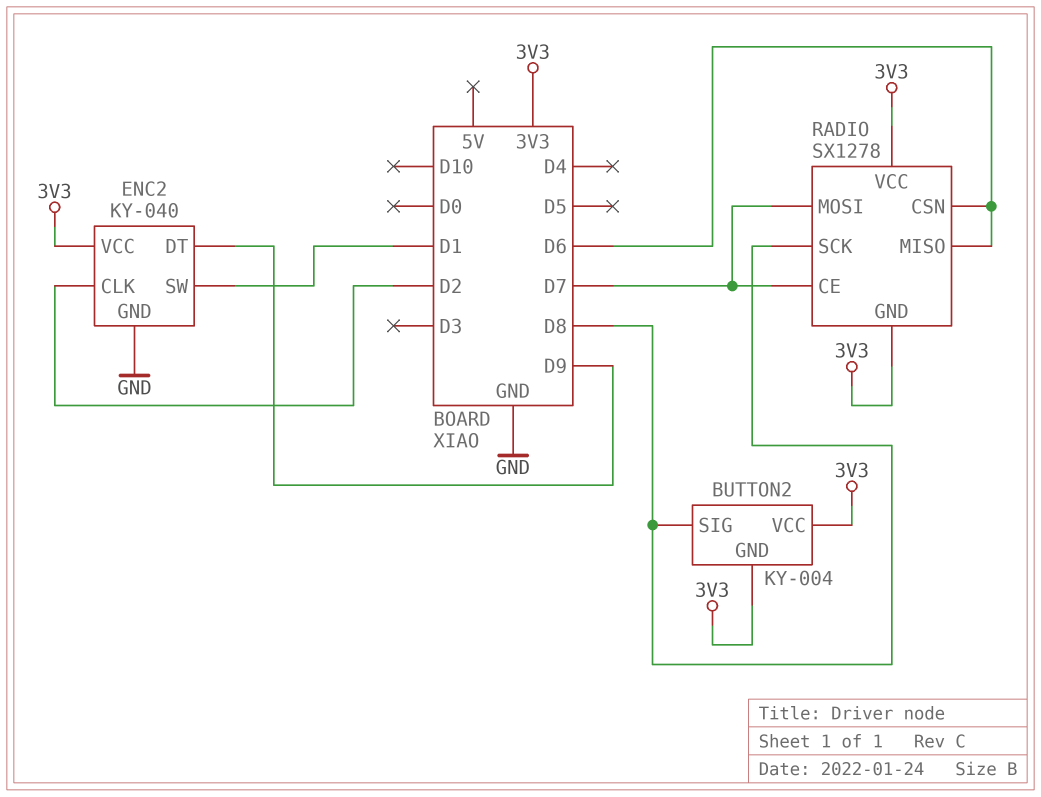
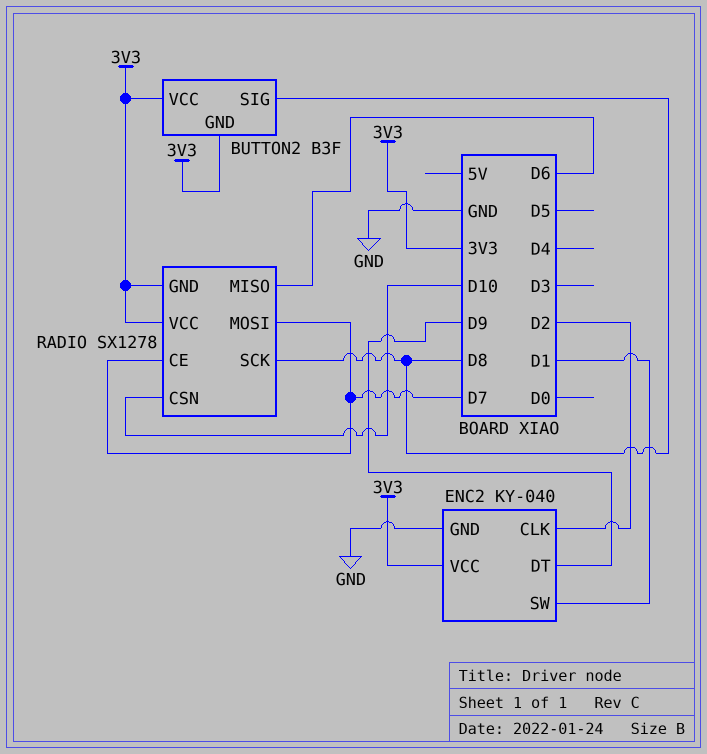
BUTTON2: KY-004 -> B3F
RADIO pin CSN: D6 -> D10

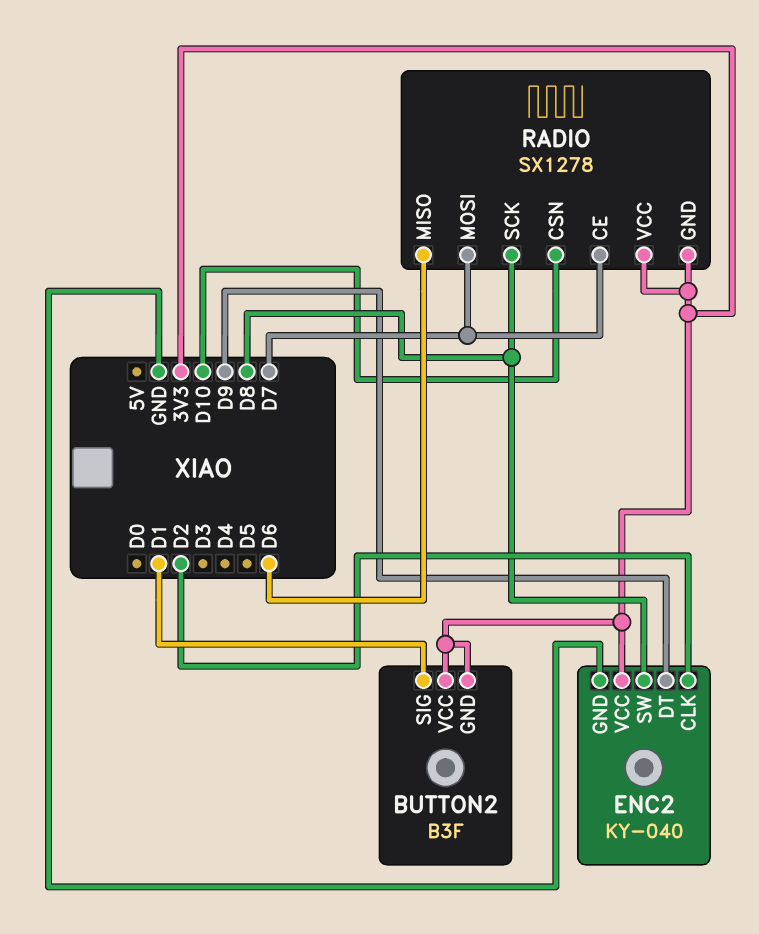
BUTTON2 pin SIG: D8 -> D1
ENC2 pin SW: D1 -> D8

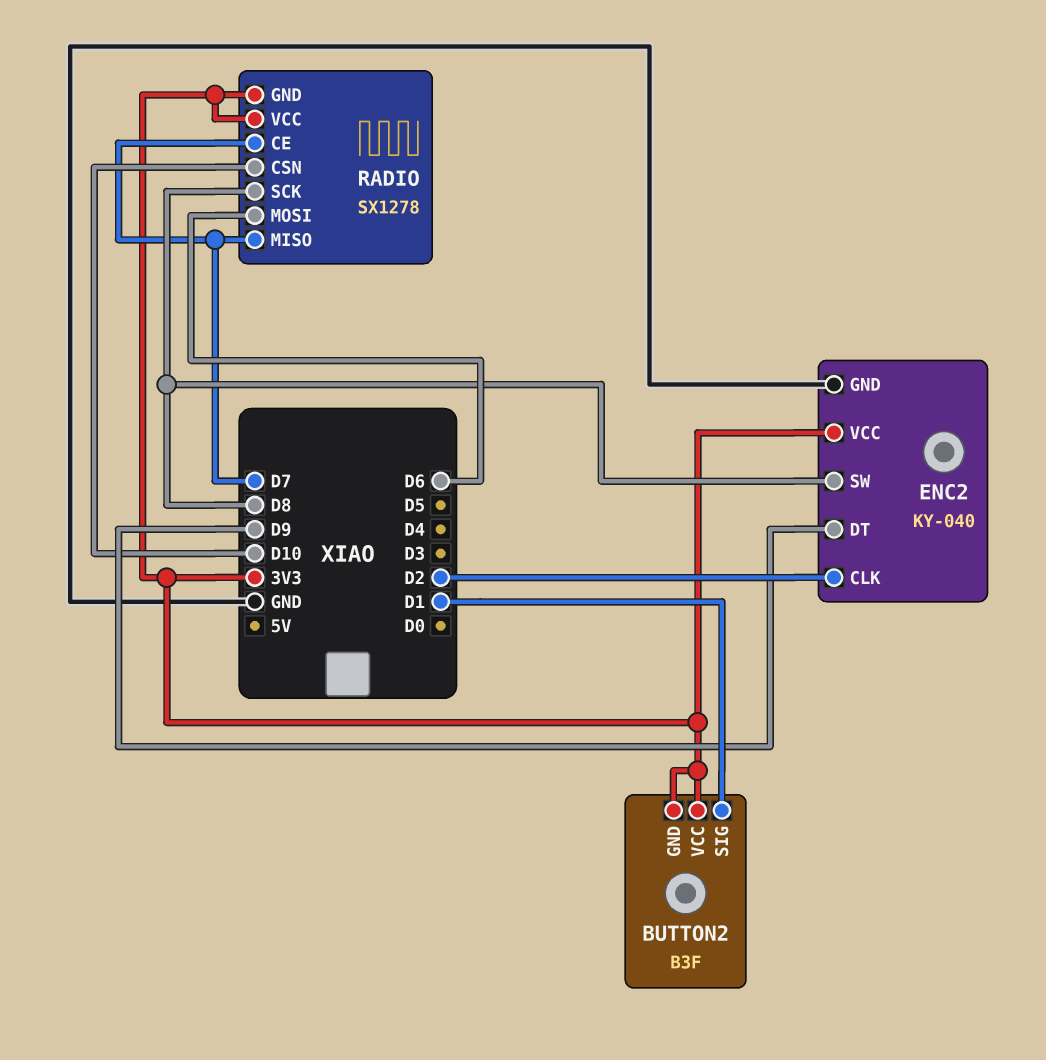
RADIO pin MISO: D6 -> D7
RADIO pin MOSI: D7 -> D6

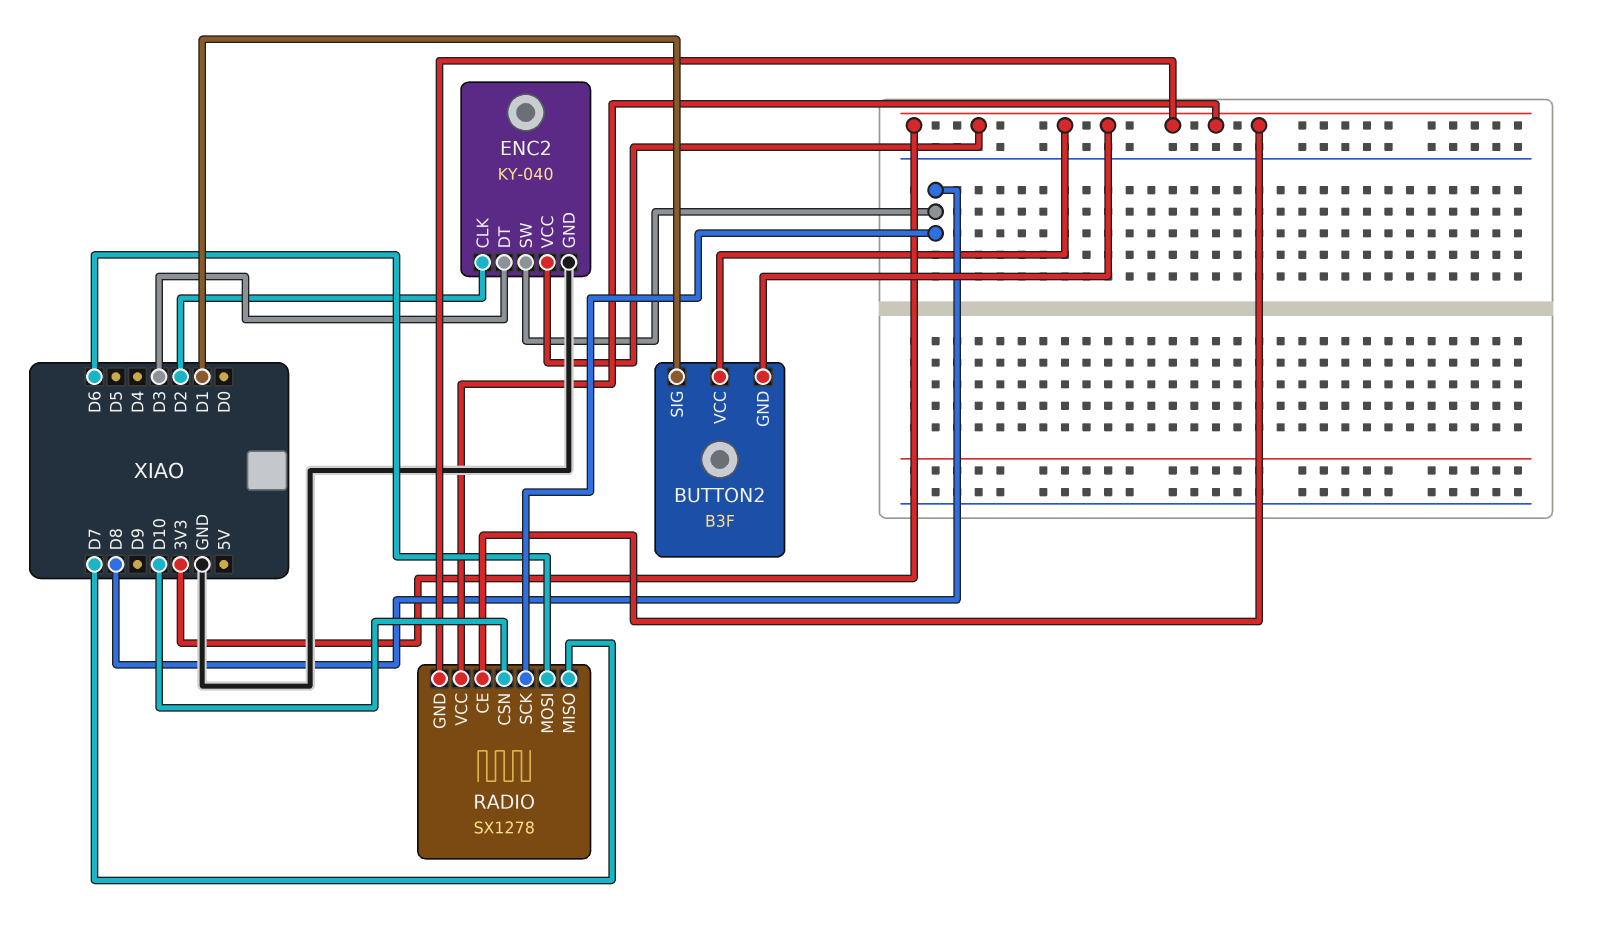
ENC2 pin DT: D9 -> D3
RADIO pin CE: D7 -> 3V3

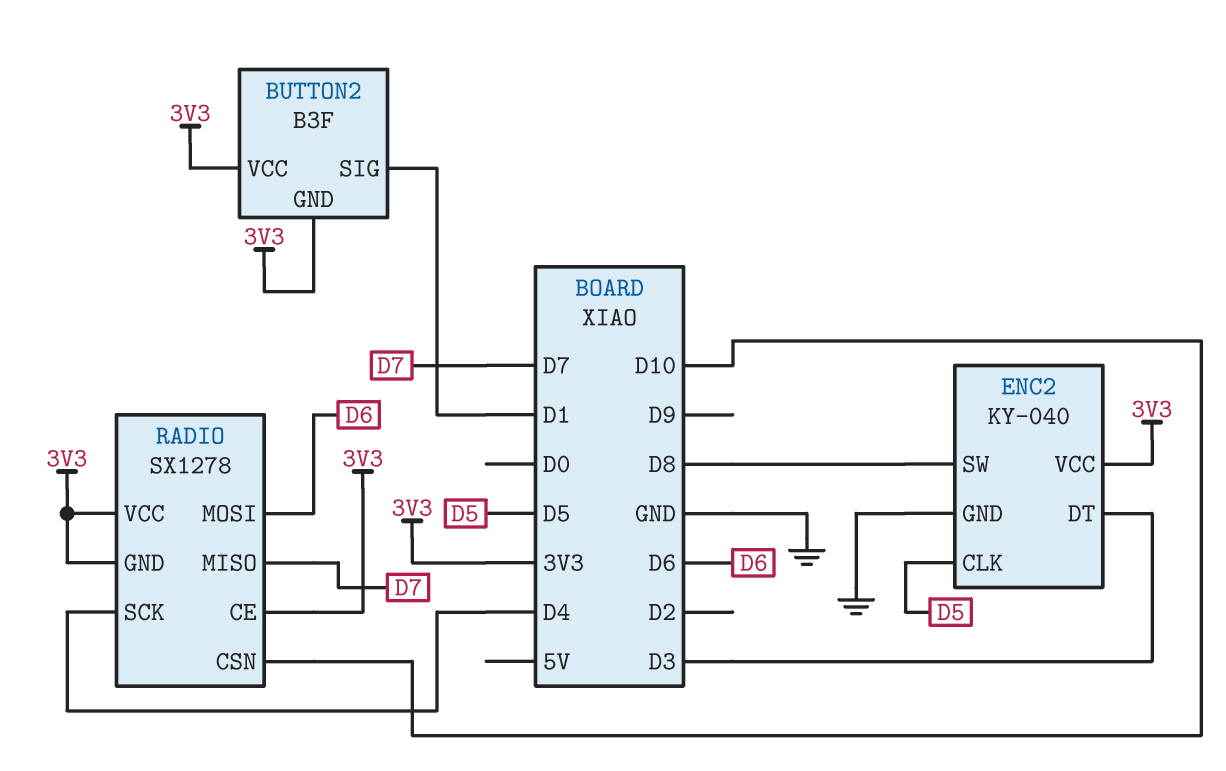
ENC2 pin CLK: D2 -> D5
RADIO pin SCK: D8 -> D4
------
▸ Task details:
I would like the material above returned exactly as it stands, without its pictures.

▸ Task result:
BUTTON2: KY-004 -> B3F
RADIO pin CSN: D6 -> D10

BUTTON2 pin SIG: D8 -> D1
ENC2 pin SW: D1 -> D8

RADIO pin MISO: D6 -> D7
RADIO pin MOSI: D7 -> D6

ENC2 pin DT: D9 -> D3
RADIO pin CE: D7 -> 3V3

ENC2 pin CLK: D2 -> D5
RADIO pin SCK: D8 -> D4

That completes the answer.